= AIM OF THE EXERCISE =
Any picture in the listing is left out of the copy; all else is duplicated exactly.

= DATA BLOCK =
================

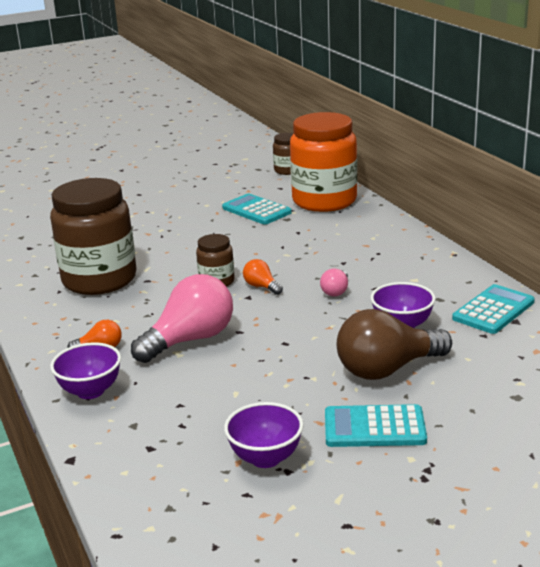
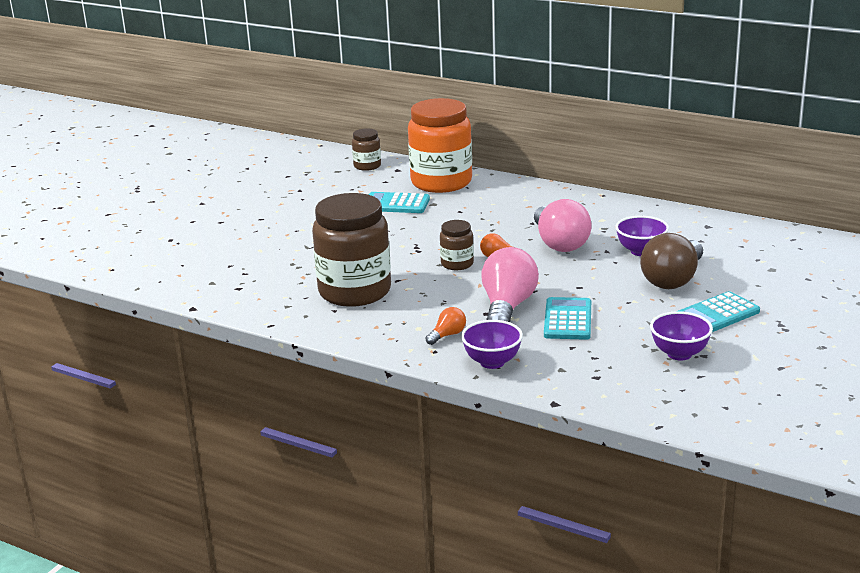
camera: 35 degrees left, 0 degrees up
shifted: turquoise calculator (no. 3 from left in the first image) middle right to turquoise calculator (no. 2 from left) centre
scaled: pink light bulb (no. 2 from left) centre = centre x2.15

================

= TASK OUTPUT =
camera: 35 degrees left, 0 degrees up
shifted: turquoise calculator (no. 3 from left in the first image) middle right to turquoise calculator (no. 2 from left) centre
scaled: pink light bulb (no. 2 from left) centre = centre x2.15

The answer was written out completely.